:: Task to carry out ::
Which of the lines below contain the string "down"? Copy each one.

---+---

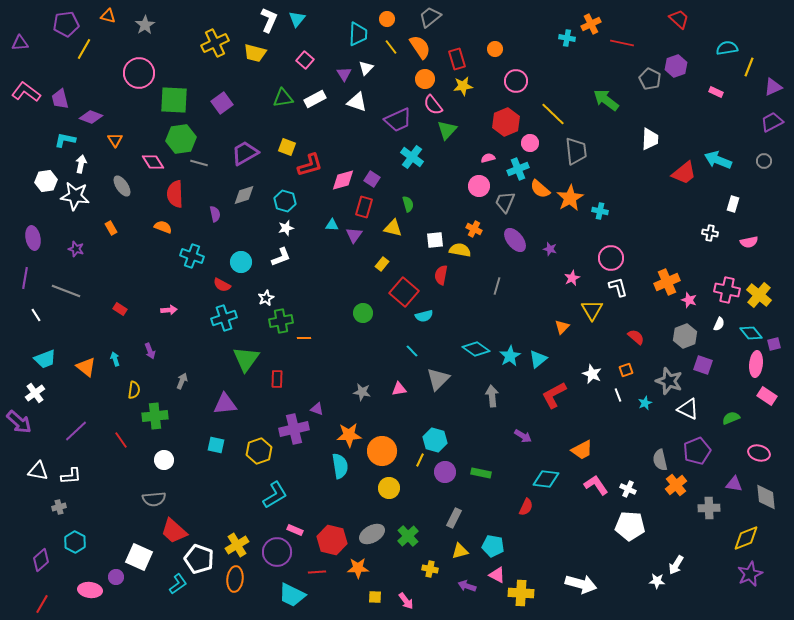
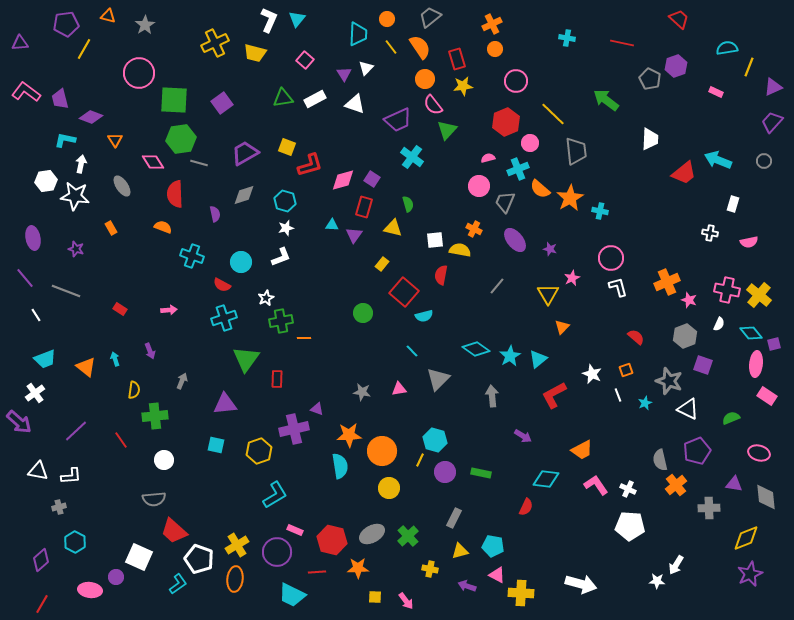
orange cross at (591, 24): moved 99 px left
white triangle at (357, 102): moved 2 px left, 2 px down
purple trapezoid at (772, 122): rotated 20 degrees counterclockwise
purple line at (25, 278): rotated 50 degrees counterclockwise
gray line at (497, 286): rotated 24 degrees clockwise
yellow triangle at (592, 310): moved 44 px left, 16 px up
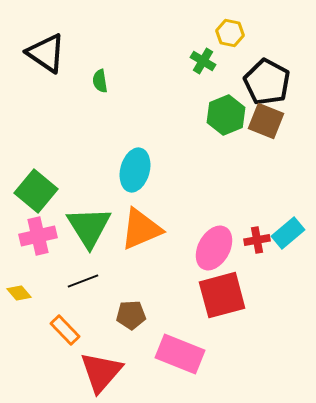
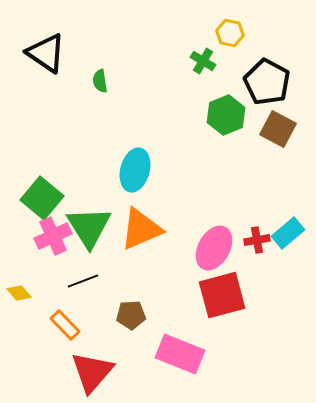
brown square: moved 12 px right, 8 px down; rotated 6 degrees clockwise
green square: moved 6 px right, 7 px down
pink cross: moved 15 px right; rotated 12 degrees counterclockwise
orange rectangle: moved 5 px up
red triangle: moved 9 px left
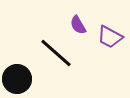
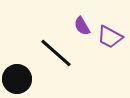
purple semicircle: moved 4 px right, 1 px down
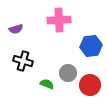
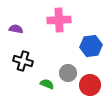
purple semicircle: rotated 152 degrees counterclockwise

---+---

:: Answer to this task ::
white triangle at (357, 102): moved 2 px left, 2 px down
brown square: moved 12 px right, 8 px down; rotated 6 degrees clockwise
green square: moved 6 px right, 7 px down
purple semicircle: moved 4 px right, 1 px down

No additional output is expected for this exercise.